[[ Listed records, beginning ]]

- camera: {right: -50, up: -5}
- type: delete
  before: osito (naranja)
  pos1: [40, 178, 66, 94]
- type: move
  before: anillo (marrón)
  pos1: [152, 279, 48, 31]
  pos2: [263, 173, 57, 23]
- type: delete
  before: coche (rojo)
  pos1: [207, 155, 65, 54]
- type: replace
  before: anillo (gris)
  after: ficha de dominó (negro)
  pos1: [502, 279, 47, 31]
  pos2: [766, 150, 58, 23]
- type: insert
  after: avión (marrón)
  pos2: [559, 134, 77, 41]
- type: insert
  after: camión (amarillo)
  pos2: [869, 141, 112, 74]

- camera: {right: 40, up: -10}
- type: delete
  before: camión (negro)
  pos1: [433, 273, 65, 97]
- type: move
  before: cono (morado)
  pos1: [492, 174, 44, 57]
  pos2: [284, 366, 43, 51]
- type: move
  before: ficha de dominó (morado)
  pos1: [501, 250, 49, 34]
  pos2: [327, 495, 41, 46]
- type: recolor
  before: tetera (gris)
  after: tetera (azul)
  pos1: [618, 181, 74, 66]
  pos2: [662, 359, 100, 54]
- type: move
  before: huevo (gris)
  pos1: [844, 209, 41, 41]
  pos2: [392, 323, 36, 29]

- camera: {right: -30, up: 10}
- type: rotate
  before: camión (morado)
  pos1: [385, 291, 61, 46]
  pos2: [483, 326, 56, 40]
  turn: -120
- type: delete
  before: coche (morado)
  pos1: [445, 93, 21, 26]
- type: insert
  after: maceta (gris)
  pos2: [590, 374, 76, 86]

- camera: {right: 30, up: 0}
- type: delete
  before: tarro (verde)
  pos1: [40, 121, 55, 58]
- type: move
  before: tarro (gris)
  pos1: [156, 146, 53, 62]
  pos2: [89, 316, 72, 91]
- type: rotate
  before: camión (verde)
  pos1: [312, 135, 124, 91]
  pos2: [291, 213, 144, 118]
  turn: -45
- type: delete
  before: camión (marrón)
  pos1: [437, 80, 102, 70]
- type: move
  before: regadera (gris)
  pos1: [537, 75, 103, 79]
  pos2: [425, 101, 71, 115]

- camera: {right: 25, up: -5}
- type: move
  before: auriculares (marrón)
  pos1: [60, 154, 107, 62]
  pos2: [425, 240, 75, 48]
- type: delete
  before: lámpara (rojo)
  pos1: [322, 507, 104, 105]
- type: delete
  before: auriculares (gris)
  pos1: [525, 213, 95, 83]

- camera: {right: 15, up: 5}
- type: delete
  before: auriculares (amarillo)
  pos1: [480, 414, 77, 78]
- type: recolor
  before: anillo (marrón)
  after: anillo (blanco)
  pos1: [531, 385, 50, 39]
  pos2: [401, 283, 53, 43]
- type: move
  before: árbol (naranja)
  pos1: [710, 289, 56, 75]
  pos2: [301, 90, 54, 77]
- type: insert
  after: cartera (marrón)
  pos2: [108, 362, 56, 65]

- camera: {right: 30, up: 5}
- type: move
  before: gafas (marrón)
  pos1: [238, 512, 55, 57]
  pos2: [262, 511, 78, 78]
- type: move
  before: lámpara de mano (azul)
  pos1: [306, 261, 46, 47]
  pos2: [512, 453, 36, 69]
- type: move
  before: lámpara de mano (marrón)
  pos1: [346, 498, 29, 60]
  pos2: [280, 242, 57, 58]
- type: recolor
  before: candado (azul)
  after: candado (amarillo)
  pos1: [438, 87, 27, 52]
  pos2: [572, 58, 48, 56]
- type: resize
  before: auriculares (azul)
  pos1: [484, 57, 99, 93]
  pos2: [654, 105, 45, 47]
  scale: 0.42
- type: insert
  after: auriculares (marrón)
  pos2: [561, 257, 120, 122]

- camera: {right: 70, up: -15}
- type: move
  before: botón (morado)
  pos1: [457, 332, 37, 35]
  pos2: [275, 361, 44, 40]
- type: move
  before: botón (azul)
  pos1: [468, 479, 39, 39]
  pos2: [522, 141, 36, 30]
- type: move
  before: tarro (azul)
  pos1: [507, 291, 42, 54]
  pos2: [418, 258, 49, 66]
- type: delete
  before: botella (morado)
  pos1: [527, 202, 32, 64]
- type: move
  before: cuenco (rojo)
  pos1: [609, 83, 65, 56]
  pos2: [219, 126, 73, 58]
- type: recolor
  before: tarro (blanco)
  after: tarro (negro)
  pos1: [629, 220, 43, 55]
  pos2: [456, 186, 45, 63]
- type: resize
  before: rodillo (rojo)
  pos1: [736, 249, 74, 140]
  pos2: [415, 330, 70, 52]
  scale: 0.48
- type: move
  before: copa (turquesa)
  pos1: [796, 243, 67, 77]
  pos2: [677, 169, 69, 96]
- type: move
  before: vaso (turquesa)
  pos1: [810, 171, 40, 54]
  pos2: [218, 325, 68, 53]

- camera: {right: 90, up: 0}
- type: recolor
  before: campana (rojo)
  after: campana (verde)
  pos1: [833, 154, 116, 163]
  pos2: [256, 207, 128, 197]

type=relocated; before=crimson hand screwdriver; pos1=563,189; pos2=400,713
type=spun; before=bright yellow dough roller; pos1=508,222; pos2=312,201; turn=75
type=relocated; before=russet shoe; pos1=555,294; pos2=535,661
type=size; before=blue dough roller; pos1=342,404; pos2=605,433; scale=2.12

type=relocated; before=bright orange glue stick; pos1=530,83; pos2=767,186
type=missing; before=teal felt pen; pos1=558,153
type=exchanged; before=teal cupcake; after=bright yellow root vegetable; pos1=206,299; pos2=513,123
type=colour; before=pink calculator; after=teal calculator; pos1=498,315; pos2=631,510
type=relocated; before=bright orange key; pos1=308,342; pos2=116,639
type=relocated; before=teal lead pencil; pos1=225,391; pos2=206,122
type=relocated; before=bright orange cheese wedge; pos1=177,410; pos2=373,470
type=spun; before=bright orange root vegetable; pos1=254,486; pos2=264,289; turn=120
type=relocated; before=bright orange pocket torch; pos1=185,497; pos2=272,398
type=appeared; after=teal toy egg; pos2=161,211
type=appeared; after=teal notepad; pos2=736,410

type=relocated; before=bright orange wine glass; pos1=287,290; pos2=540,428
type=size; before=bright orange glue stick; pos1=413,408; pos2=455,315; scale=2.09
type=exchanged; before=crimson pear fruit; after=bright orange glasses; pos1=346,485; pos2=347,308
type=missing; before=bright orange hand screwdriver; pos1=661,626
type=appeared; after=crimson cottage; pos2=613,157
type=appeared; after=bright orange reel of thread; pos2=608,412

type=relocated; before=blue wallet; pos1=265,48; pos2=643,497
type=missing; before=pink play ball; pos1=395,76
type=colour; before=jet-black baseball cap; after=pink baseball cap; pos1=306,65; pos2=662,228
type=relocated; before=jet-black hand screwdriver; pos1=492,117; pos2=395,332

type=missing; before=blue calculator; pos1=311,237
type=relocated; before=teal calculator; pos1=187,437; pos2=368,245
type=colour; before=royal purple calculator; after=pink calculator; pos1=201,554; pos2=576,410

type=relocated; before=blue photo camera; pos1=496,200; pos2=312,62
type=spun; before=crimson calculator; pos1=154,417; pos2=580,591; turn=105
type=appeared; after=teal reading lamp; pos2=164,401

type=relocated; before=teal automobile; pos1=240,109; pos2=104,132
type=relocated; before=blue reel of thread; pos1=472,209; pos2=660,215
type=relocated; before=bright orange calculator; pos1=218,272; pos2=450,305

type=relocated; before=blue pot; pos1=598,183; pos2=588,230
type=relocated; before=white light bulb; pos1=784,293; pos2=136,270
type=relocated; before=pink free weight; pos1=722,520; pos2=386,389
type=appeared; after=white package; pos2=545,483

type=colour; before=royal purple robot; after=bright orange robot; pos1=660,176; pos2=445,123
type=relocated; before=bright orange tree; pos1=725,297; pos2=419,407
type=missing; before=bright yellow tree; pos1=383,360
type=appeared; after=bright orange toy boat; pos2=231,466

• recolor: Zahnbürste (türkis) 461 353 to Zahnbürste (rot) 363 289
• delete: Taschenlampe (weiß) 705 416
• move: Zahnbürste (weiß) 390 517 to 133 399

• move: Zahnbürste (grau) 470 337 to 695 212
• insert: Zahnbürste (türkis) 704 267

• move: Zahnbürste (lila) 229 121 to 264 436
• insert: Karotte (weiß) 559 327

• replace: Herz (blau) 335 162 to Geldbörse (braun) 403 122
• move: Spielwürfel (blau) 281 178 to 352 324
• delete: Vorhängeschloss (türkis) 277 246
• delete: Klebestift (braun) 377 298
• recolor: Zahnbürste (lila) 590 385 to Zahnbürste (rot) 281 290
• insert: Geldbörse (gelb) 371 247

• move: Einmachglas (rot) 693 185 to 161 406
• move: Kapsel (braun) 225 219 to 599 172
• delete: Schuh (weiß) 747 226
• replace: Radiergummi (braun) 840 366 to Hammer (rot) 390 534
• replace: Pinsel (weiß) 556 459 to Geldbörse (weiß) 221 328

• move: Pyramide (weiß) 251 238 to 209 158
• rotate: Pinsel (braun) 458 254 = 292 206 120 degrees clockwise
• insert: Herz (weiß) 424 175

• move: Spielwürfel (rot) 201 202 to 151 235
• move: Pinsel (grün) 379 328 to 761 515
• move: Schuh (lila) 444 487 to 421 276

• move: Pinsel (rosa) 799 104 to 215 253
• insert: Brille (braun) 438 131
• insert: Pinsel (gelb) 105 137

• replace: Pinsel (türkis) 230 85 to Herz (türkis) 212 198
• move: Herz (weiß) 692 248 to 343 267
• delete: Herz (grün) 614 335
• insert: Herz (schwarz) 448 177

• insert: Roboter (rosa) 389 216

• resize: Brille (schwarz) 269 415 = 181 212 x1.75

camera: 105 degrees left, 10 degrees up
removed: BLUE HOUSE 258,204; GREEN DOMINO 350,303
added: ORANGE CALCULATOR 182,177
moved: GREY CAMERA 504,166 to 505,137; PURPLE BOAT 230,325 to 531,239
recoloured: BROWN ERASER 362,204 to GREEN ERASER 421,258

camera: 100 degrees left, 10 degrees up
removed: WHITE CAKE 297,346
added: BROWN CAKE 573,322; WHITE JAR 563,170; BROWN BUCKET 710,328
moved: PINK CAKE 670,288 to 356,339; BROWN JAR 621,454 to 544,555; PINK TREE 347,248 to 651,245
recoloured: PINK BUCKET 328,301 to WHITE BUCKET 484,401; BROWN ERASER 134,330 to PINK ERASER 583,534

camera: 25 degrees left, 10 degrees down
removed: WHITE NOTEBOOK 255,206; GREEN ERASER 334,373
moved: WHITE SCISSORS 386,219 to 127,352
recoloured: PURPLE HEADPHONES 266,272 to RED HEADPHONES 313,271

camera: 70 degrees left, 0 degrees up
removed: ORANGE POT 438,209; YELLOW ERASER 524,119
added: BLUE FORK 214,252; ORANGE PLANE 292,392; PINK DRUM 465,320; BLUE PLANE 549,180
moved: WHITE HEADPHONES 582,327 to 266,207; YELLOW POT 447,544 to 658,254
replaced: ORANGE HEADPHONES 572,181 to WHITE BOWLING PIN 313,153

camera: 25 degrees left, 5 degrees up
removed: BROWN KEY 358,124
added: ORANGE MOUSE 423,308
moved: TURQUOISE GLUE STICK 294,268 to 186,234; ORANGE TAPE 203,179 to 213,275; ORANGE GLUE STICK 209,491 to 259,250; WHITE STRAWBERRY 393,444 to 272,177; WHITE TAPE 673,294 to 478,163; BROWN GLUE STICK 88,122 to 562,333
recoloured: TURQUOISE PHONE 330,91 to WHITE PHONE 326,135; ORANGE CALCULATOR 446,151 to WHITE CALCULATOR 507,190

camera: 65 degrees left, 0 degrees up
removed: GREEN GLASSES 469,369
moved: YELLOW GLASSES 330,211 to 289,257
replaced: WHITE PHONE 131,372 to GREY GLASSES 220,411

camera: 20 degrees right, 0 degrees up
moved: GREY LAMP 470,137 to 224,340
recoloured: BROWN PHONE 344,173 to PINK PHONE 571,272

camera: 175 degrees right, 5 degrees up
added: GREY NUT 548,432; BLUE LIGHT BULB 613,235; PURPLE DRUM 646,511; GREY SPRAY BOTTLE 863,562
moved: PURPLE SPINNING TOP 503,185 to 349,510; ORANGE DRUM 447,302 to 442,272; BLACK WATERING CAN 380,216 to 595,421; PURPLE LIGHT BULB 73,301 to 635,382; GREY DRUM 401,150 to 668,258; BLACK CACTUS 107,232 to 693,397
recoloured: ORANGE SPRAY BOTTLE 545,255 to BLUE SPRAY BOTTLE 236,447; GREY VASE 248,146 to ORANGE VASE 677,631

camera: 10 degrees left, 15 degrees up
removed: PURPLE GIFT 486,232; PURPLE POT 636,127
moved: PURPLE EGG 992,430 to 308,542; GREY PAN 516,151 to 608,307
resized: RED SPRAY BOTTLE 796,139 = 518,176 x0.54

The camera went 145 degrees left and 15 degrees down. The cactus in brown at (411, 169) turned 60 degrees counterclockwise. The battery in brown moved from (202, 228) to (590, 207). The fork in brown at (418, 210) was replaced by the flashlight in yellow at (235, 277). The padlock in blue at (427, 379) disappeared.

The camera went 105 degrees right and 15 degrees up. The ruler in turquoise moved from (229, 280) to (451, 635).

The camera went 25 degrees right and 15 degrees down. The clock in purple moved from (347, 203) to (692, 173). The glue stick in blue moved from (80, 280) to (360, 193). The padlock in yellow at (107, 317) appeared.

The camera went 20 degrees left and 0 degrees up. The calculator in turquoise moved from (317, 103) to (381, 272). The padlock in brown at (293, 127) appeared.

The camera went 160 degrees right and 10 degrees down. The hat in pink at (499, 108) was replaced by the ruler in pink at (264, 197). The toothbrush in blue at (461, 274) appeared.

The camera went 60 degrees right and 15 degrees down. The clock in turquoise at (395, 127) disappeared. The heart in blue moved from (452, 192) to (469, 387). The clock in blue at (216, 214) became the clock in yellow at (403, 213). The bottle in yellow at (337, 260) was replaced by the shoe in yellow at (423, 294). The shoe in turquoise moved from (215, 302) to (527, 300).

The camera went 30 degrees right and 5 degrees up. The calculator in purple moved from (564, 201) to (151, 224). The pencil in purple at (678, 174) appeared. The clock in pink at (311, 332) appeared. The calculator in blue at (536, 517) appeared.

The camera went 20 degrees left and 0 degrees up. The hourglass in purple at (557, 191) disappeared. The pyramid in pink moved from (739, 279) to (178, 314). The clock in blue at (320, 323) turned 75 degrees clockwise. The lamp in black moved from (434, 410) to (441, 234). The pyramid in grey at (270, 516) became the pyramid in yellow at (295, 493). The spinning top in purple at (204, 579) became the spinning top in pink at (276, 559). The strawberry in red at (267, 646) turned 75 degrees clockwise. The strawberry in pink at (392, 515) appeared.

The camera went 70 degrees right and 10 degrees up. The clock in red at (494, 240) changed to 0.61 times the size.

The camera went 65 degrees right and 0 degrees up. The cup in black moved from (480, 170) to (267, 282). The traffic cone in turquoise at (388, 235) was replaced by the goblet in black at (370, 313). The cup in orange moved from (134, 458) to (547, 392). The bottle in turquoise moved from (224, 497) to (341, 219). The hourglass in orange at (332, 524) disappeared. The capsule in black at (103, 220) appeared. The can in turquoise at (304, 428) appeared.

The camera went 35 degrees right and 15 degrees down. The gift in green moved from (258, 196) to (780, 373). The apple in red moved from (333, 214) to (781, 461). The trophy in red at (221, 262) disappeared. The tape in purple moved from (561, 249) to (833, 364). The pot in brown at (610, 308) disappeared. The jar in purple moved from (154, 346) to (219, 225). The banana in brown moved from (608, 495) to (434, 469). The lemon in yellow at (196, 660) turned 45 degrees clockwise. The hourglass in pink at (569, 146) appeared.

[[ Listed records, end ]]

_Exercise instructions_
Take the entries above and return only the lines from the one with "after: avión (marrón)" to the one with "after: camión (amarillo)", both included, unchanged.

_Result below_
  after: avión (marrón)
  pos2: [559, 134, 77, 41]
- type: insert
  after: camión (amarillo)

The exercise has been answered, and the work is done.